Directions:
Print, exactly as they stand, the lines below from the one that has "turquoise sugika (no." to the one that has "grey tezazigi (no.", inclusive, leaving out the pictures.

Provided records:
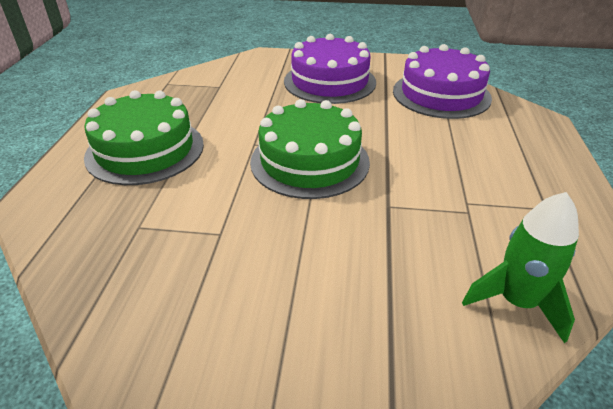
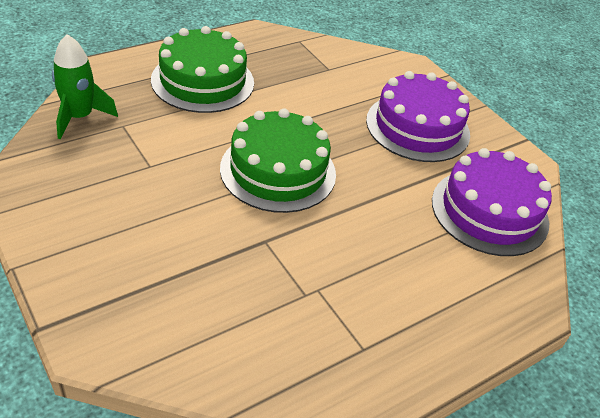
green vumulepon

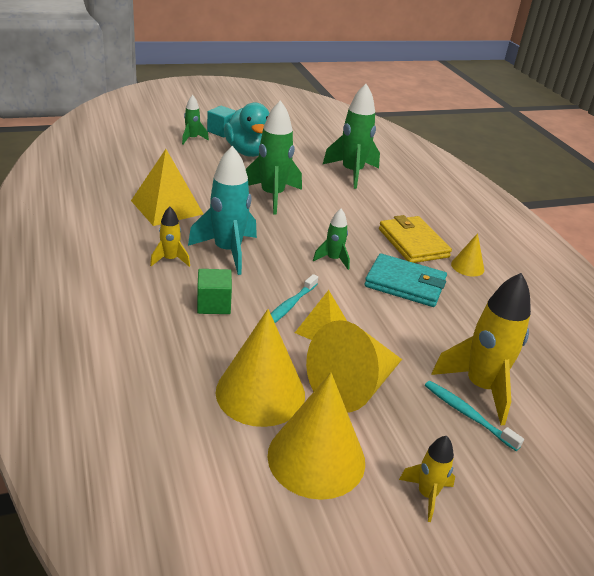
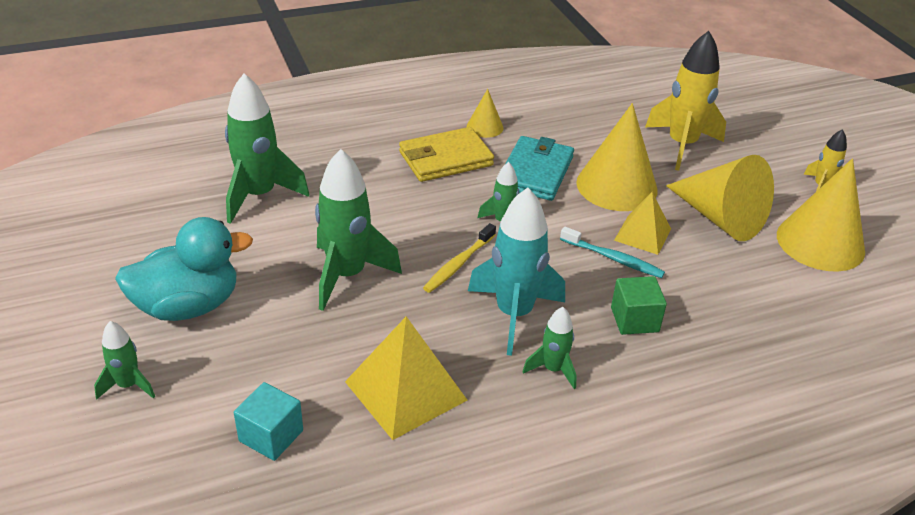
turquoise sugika (no. 2 from left in the first image); yellow sugika; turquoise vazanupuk; yellow golukutuk (no. 2 from left); green vumulepon (no. 5 from left)

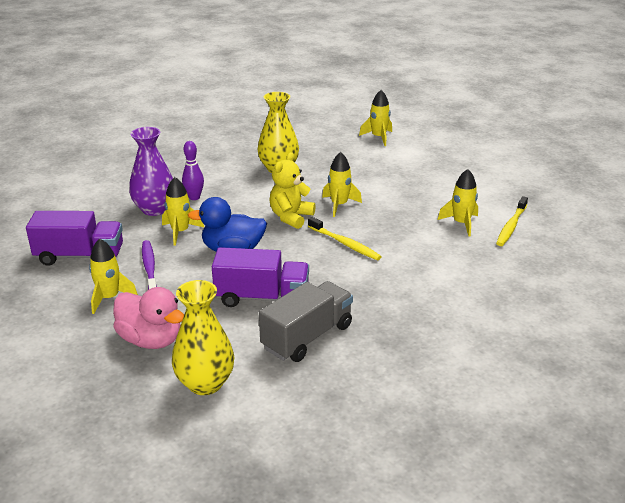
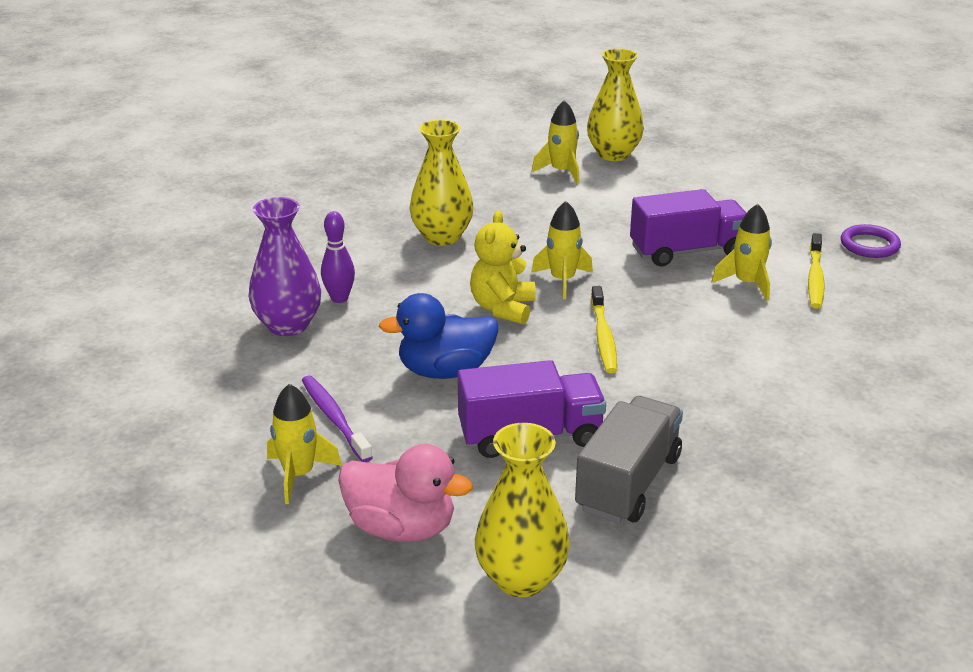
yellow vumulepon (no. 2 from left in the first image); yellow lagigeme (no. 3 from left); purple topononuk; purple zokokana (no. 2 from left); yellow sugika (no. 1 from left)

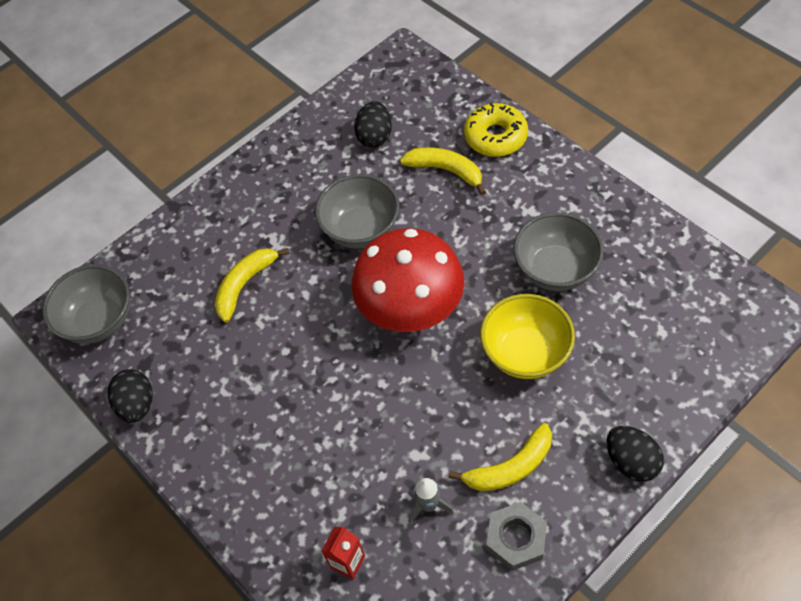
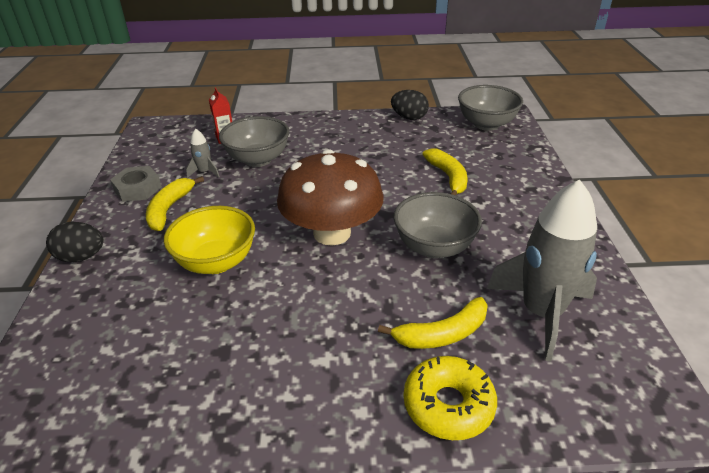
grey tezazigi (no. 1 from left); grey vumulepon (no. 2 from left); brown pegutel

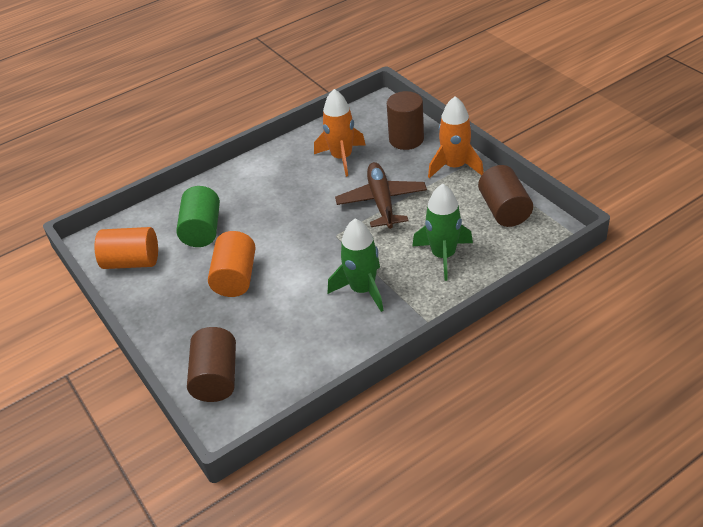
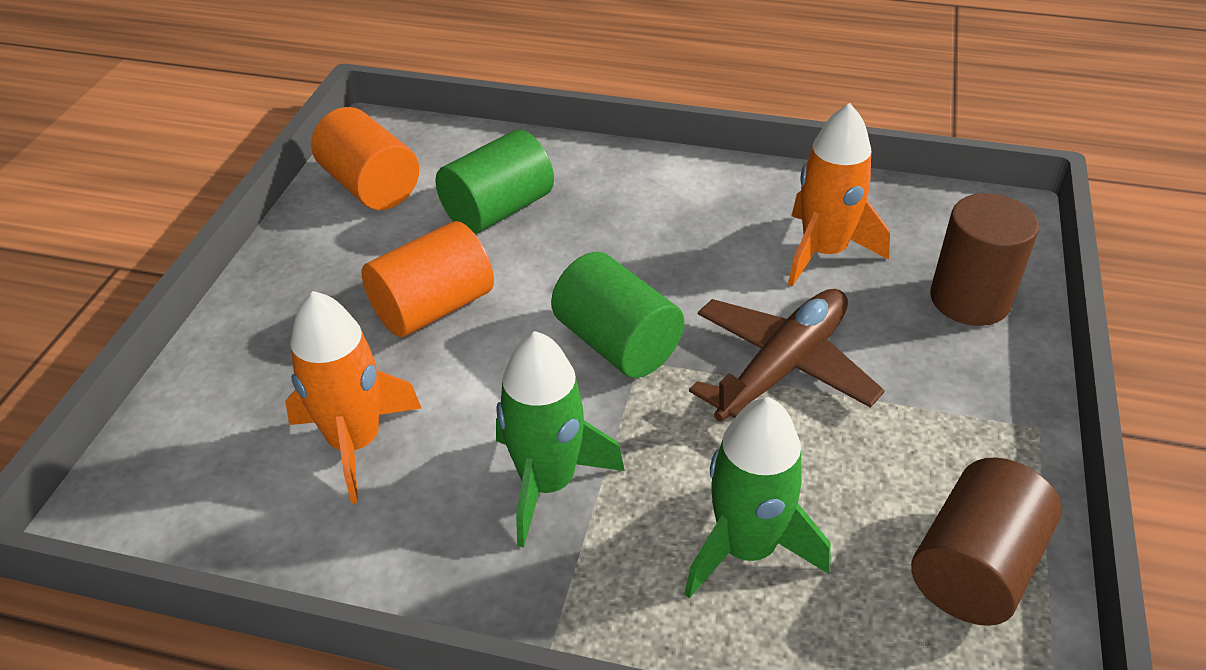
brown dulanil (no. 1 from left in the first image); green dulanil (no. 2 from left); orange vumulepon (no. 1 from left)

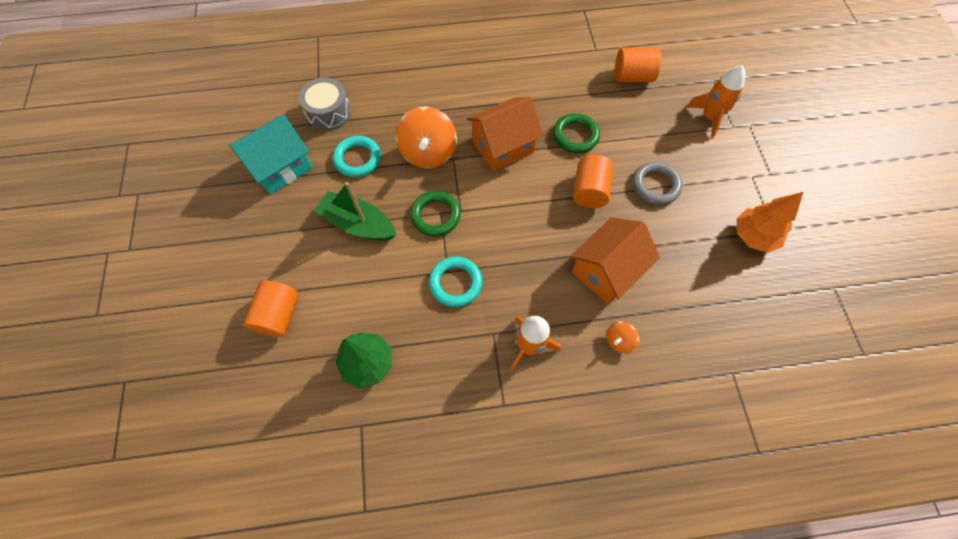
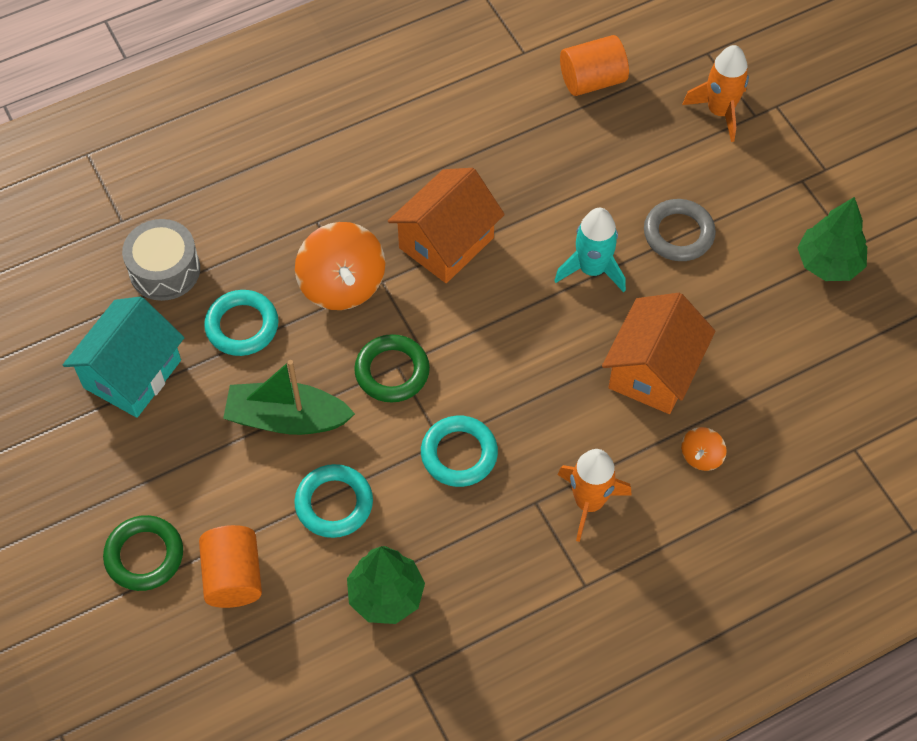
turquoise topononuk (no. 2 from left); green topononuk (no. 1 from left); turquoise vumulepon; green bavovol (no. 2 from left)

Exercise output:
turquoise sugika (no. 2 from left in the first image); yellow sugika; turquoise vazanupuk; yellow golukutuk (no. 2 from left); green vumulepon (no. 5 from left)

yellow vumulepon (no. 2 from left in the first image); yellow lagigeme (no. 3 from left); purple topononuk; purple zokokana (no. 2 from left); yellow sugika (no. 1 from left)

grey tezazigi (no. 1 from left); grey vumulepon (no. 2 from left); brown pegutel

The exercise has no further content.